[Records provided — start]

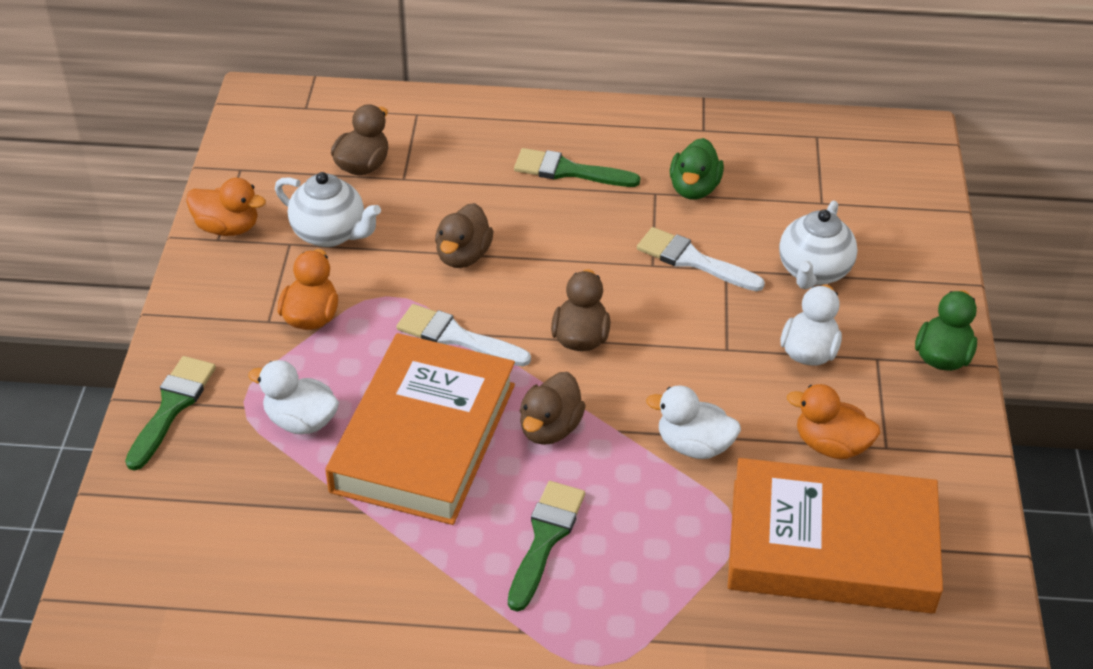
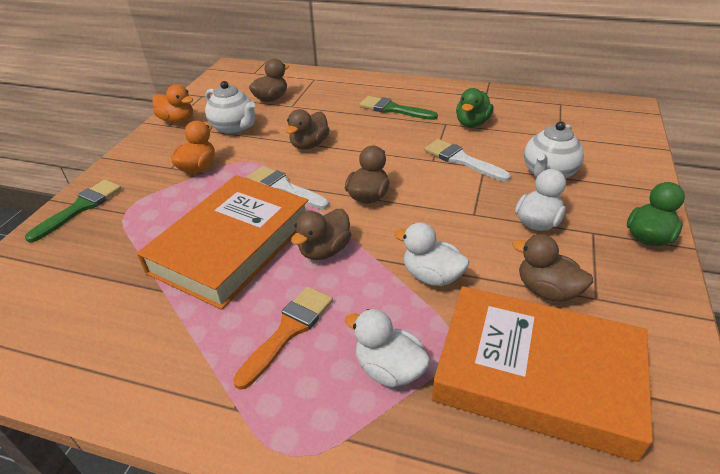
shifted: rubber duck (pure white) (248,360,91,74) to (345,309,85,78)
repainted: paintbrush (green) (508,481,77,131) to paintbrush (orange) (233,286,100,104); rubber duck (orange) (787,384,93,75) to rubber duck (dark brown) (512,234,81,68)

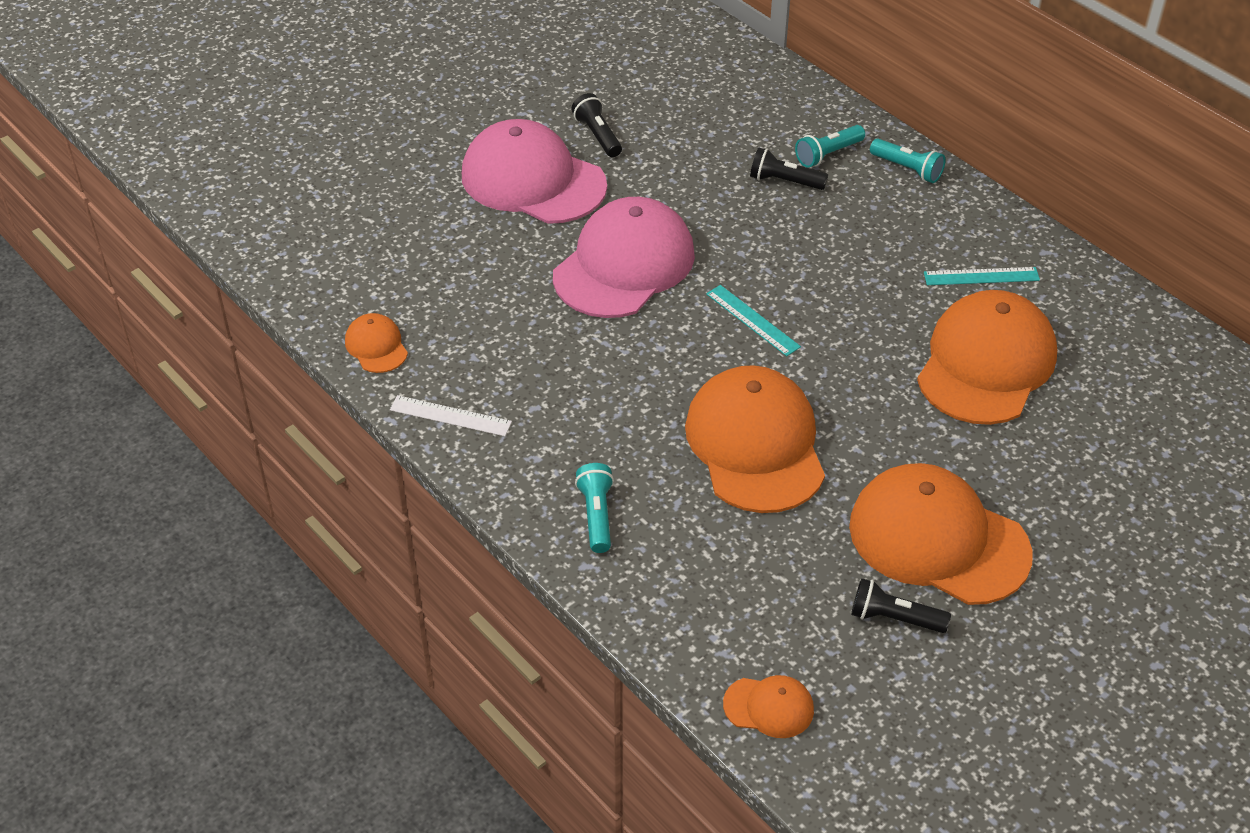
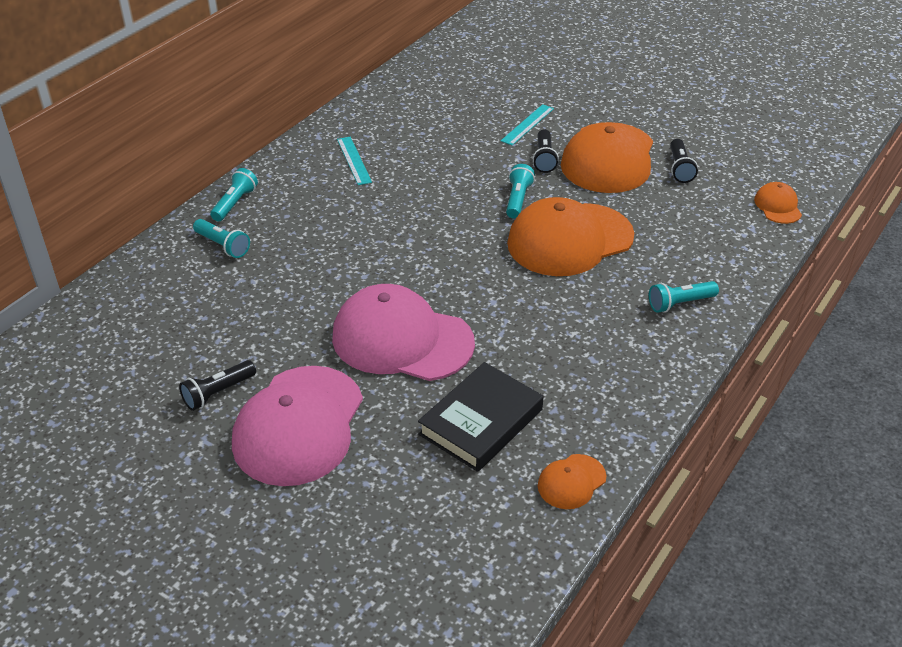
gone: measuring stick (pure white) (390,395,122,41); cap (orange) (917,290,140,135)
new: hardcover (ebony) (418,362,125,110); torch (teal) (506,164,29,54)
shifted: measuring stick (teal) (706,285,95,71) to (501,104,53,41); torch (ebony) (750,147,78,43) to (533,129,26,44)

[Records provided — finish]

What the task asks: Every line of the listing is to be repeated exactly, and the pictures are to be dropped.

Exercise response:
shifted: rubber duck (pure white) (248,360,91,74) to (345,309,85,78)
repainted: paintbrush (green) (508,481,77,131) to paintbrush (orange) (233,286,100,104); rubber duck (orange) (787,384,93,75) to rubber duck (dark brown) (512,234,81,68)

gone: measuring stick (pure white) (390,395,122,41); cap (orange) (917,290,140,135)
new: hardcover (ebony) (418,362,125,110); torch (teal) (506,164,29,54)
shifted: measuring stick (teal) (706,285,95,71) to (501,104,53,41); torch (ebony) (750,147,78,43) to (533,129,26,44)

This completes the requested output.